> **TASK INPUTS**
BEGIN
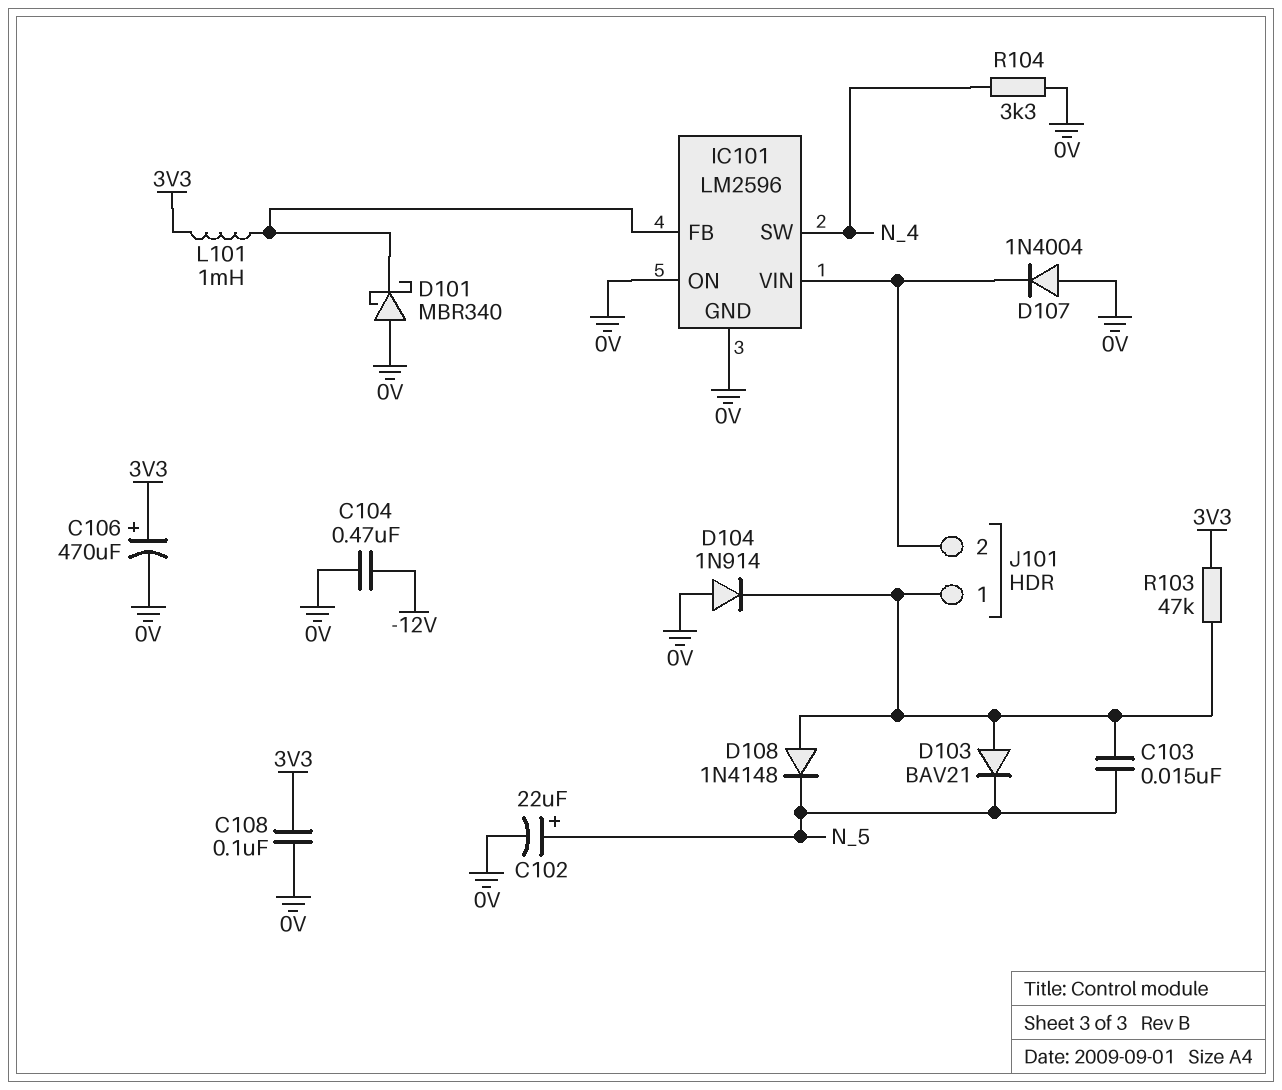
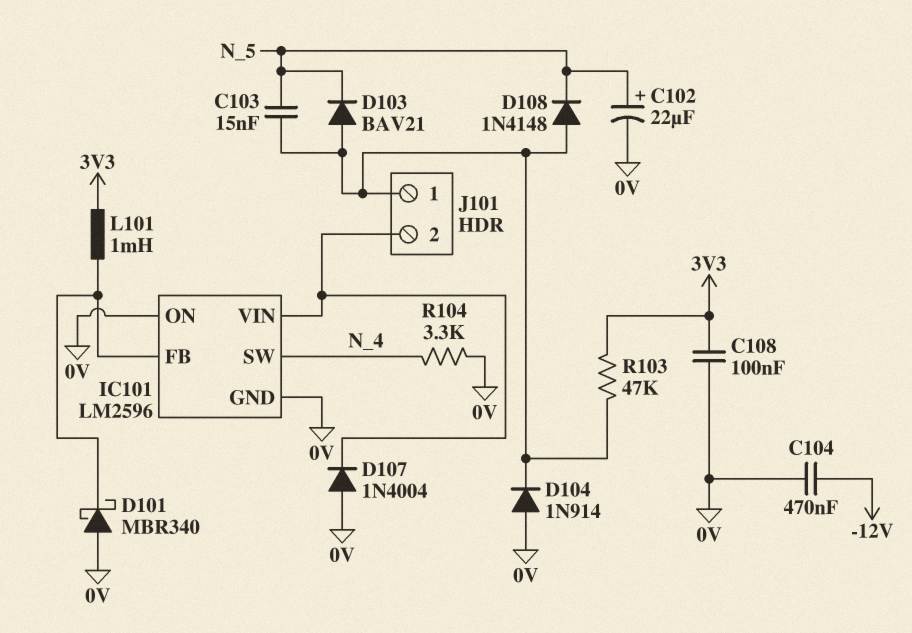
C106: 470uF (plus 3V3, minus 0V) -> none

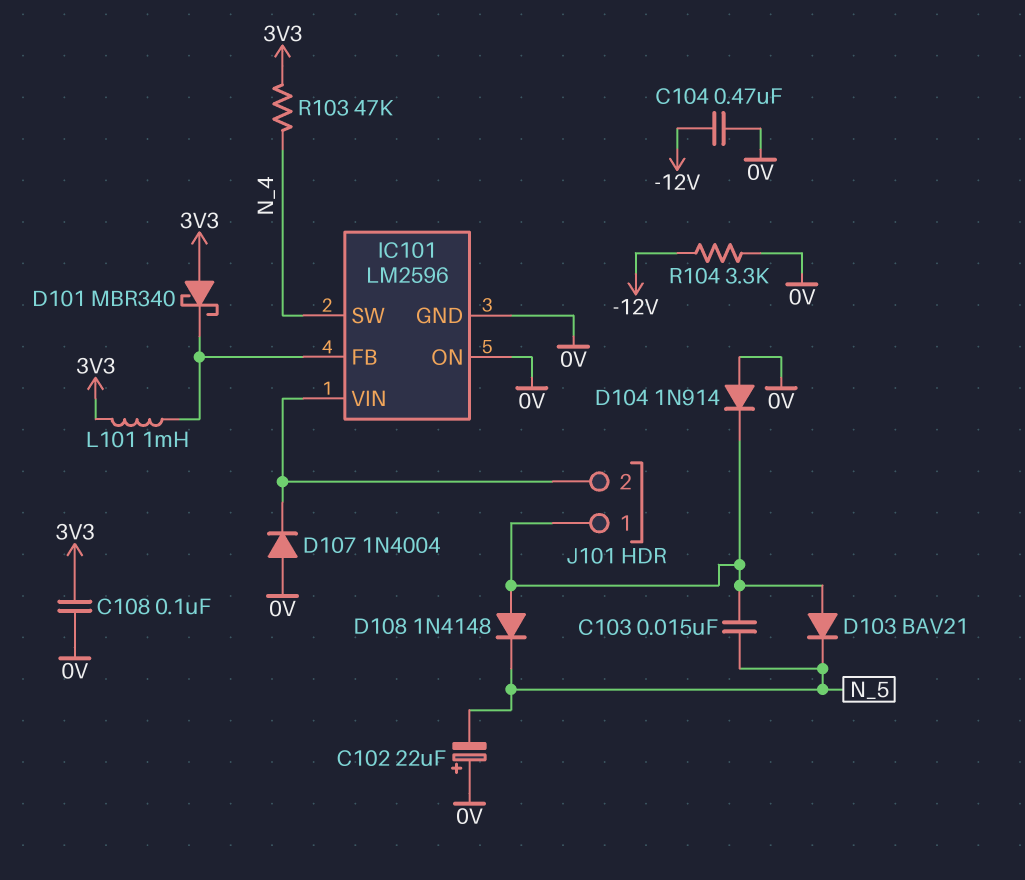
C102: 22uF (plus N_5, minus 0V) -> 22uF (plus 0V, minus N_5)
D101: schottky MBR340 (A 0V, K IC101/FB) -> schottky MBR340 (A 3V3, K IC101/FB)
R103: 47k (3V3, J101/1) -> 47k (3V3, N_4)
R104: 3.3k (0V, N_4) -> 3.3k (-12V, 0V)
END
> **TASK DETAILS**
Scan the data above, find each line with "plus", and copy it.

> **WRITTEN ANSWER**
C106: 470uF (plus 3V3, minus 0V) -> none
C102: 22uF (plus N_5, minus 0V) -> 22uF (plus 0V, minus N_5)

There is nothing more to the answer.